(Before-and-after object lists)

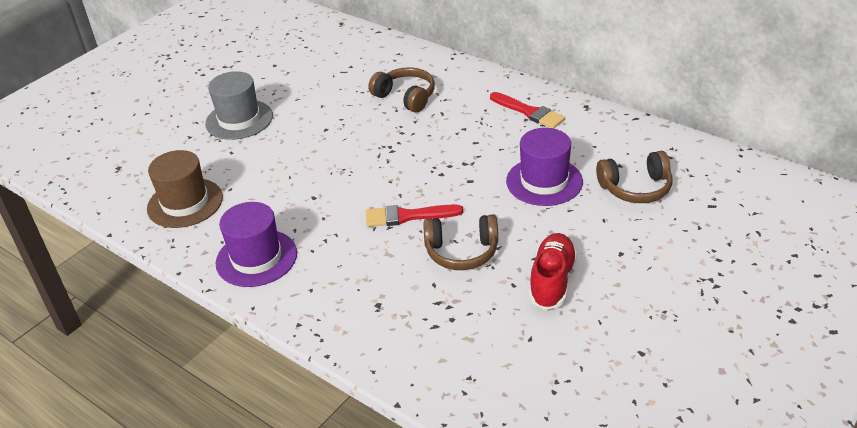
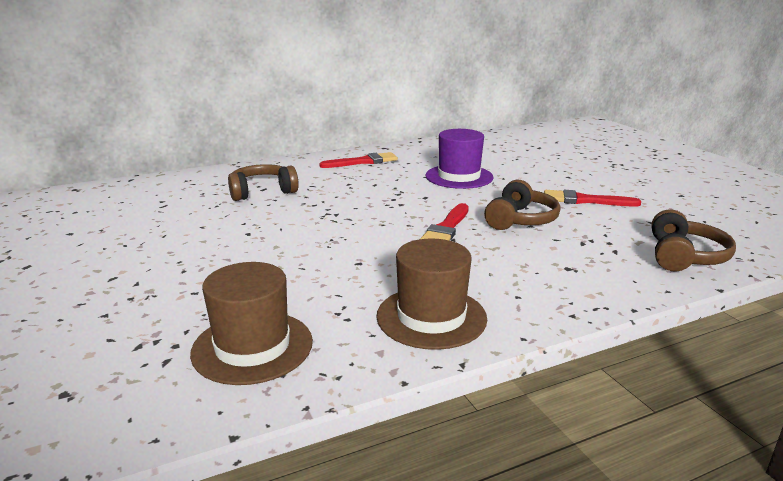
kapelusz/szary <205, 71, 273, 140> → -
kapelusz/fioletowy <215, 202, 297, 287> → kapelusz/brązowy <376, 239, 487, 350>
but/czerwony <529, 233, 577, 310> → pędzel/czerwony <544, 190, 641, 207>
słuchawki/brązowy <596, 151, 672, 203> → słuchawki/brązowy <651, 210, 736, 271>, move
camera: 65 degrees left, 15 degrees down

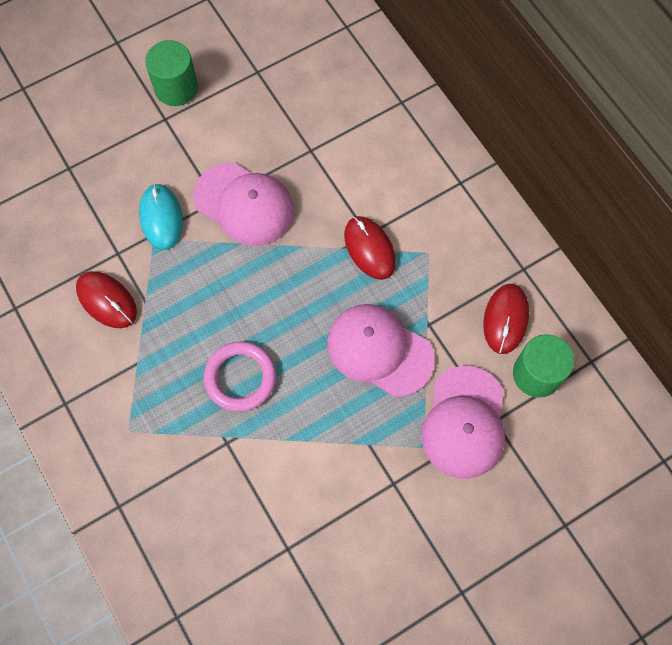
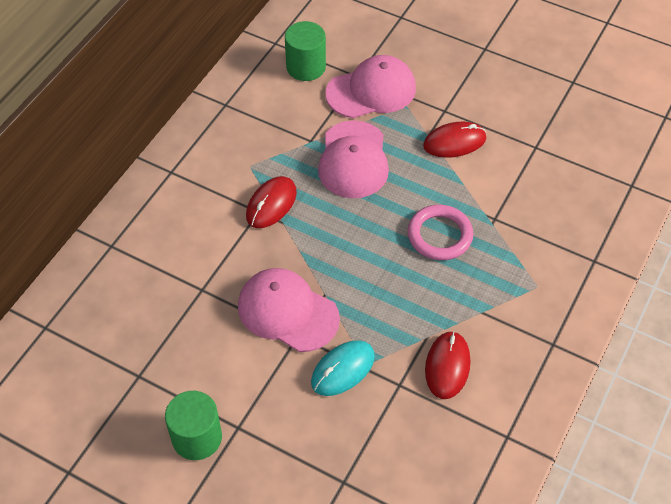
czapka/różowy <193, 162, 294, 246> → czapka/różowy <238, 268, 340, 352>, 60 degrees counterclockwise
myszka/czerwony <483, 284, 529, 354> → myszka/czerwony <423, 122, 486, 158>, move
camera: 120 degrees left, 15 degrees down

*Work request:* Retype each entry above character for character; pictures stay out.

*Result of this task:*
kapelusz/szary <205, 71, 273, 140> → -
kapelusz/fioletowy <215, 202, 297, 287> → kapelusz/brązowy <376, 239, 487, 350>
but/czerwony <529, 233, 577, 310> → pędzel/czerwony <544, 190, 641, 207>
słuchawki/brązowy <596, 151, 672, 203> → słuchawki/brązowy <651, 210, 736, 271>, move
camera: 65 degrees left, 15 degrees down

czapka/różowy <193, 162, 294, 246> → czapka/różowy <238, 268, 340, 352>, 60 degrees counterclockwise
myszka/czerwony <483, 284, 529, 354> → myszka/czerwony <423, 122, 486, 158>, move
camera: 120 degrees left, 15 degrees down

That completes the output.